Task goal: Please tally the lines of the records that contain "moved" and send back only the total.

Recorded information:
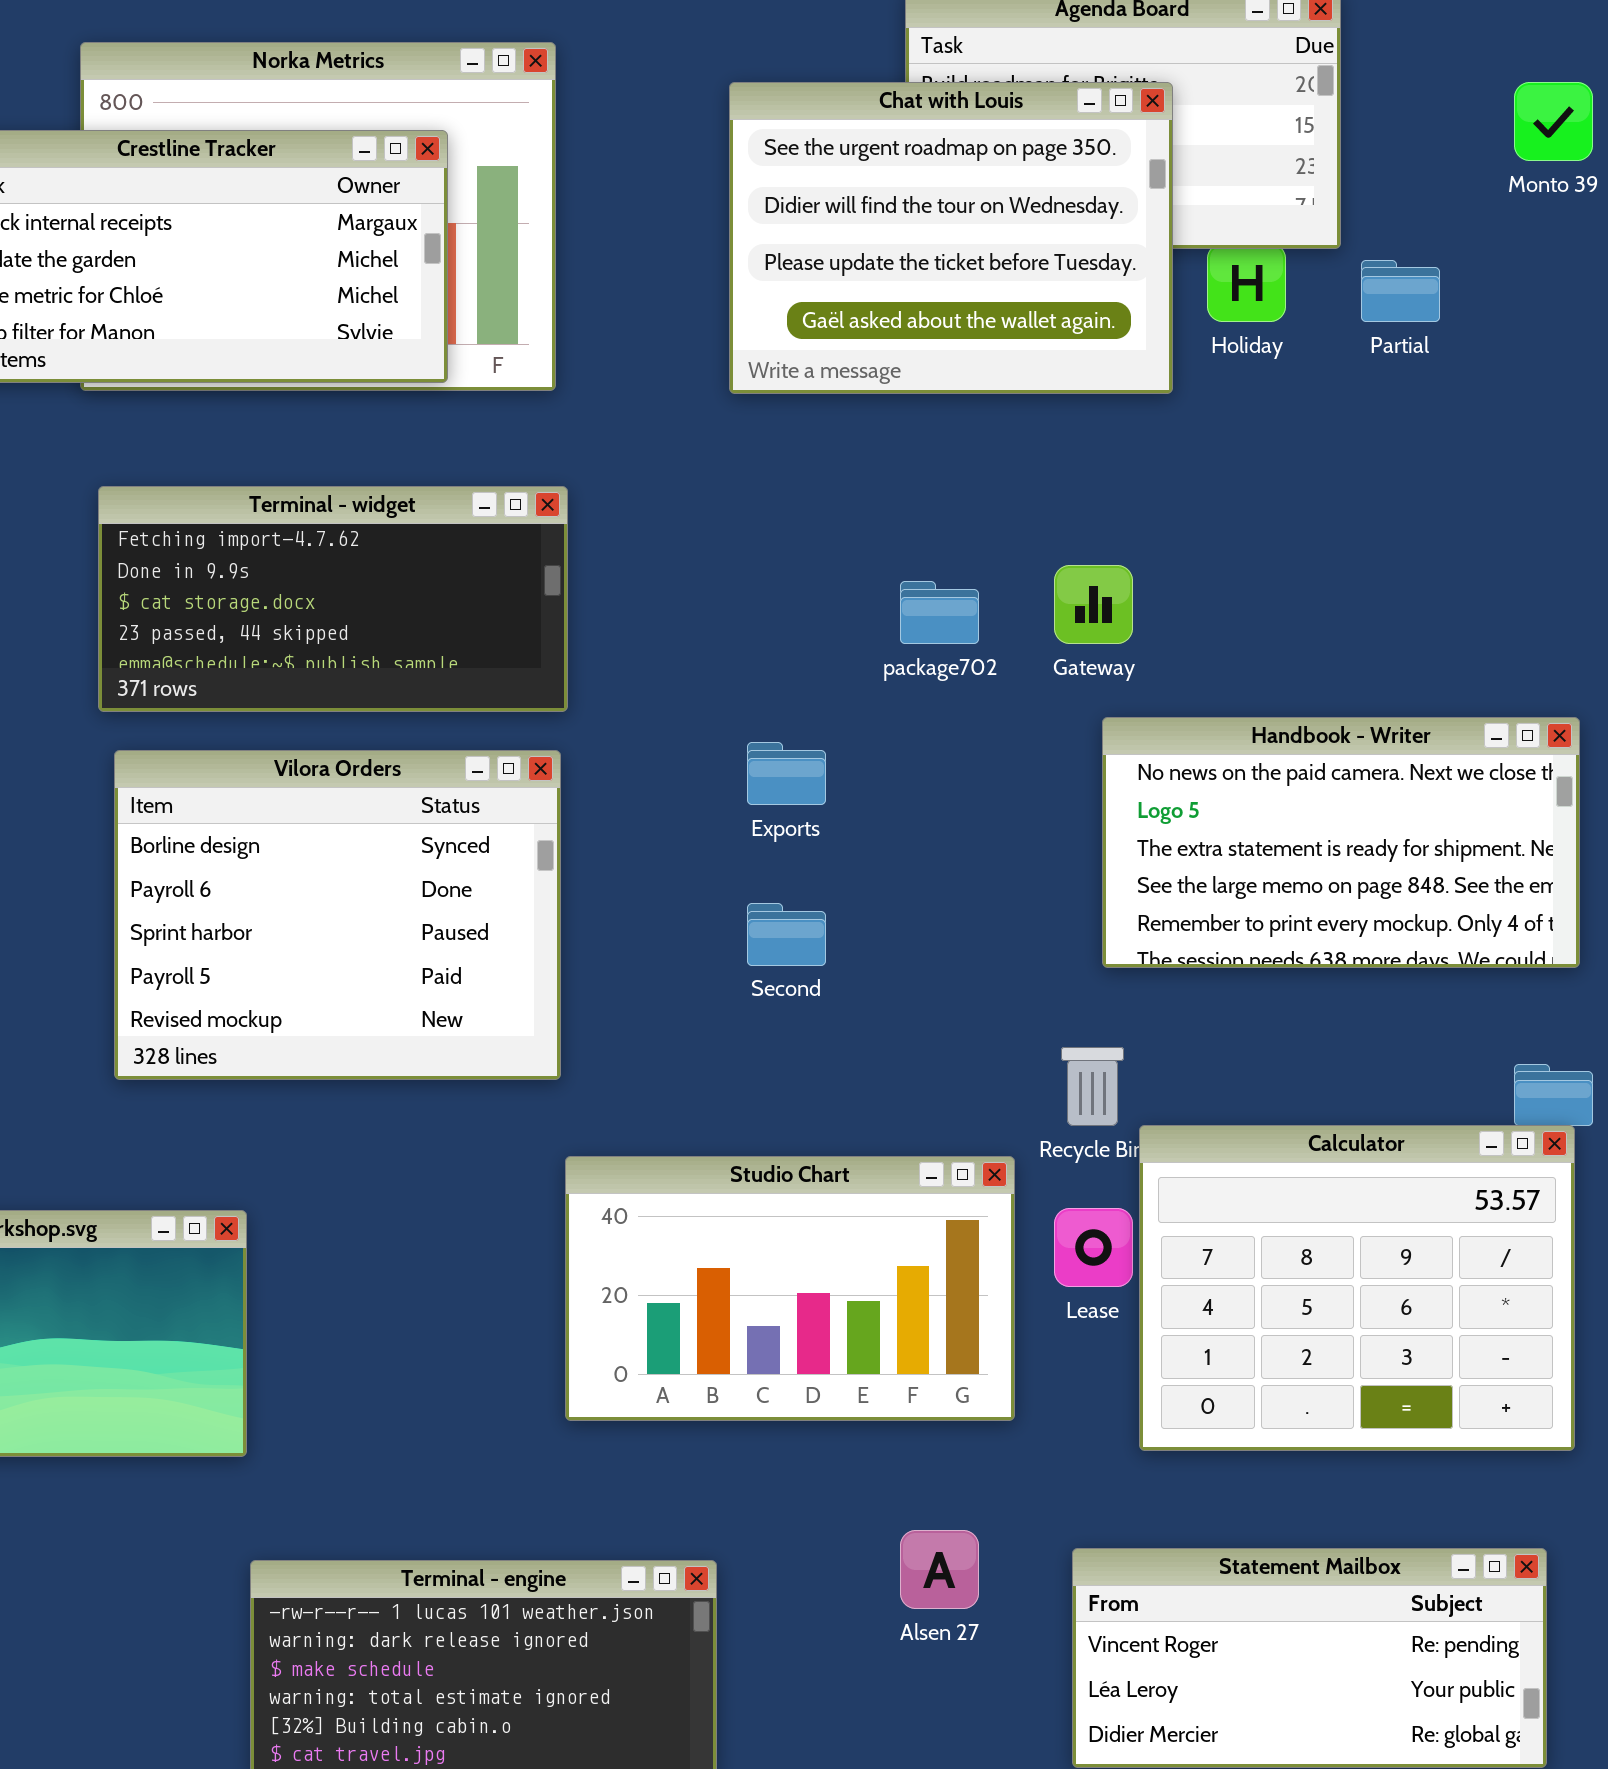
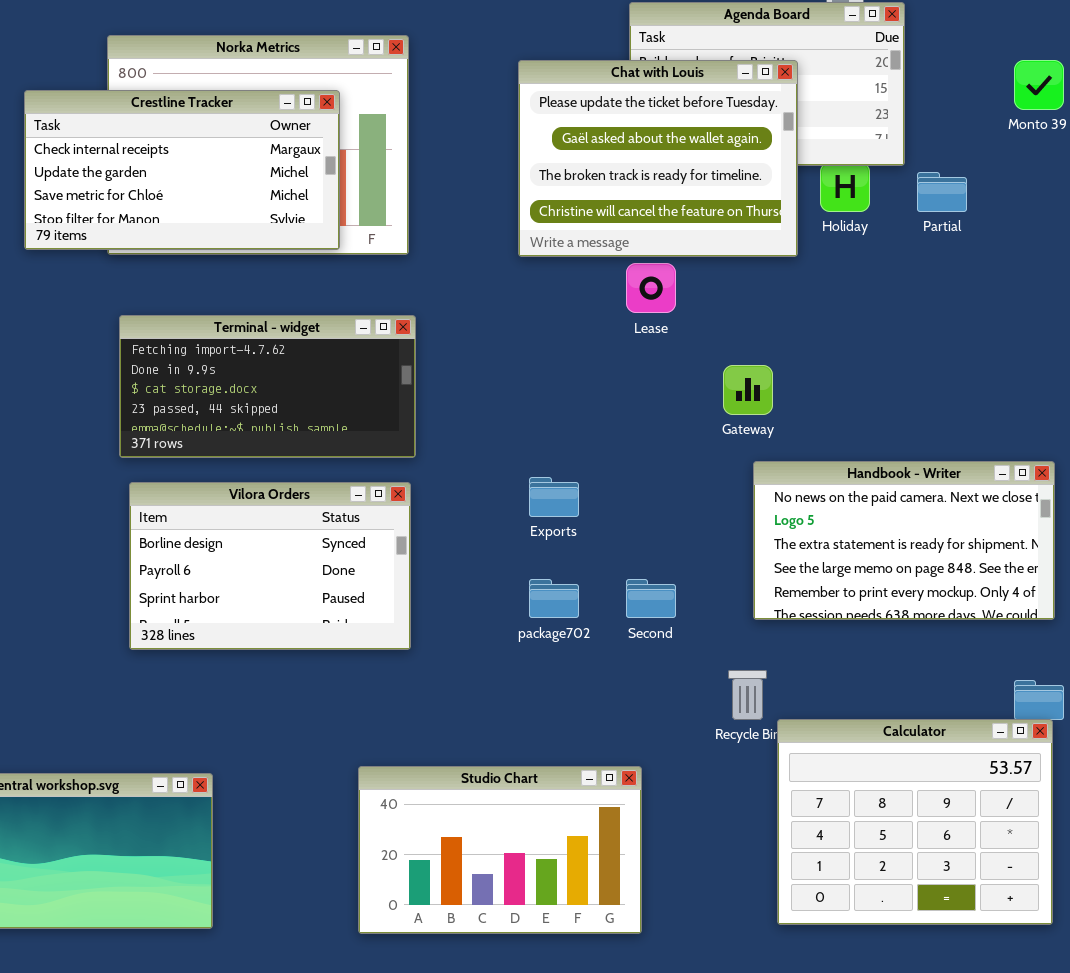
Chat with Louis: [729,82,1173,394] -> [518,60,798,257], scrolled down 2 rows
package702: [900,581,979,644] -> [529,579,579,618], moved
Vilora Orders: [114,750,561,1080] -> [129,482,411,650], resized
Second: [747,903,826,966] -> [626,579,676,618], moved
Studio Chart: [565,1156,1015,1421] -> [358,766,642,934], moved
Lease: [1054,1208,1133,1287] -> [626,263,676,313], moved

Solution to the problem: 4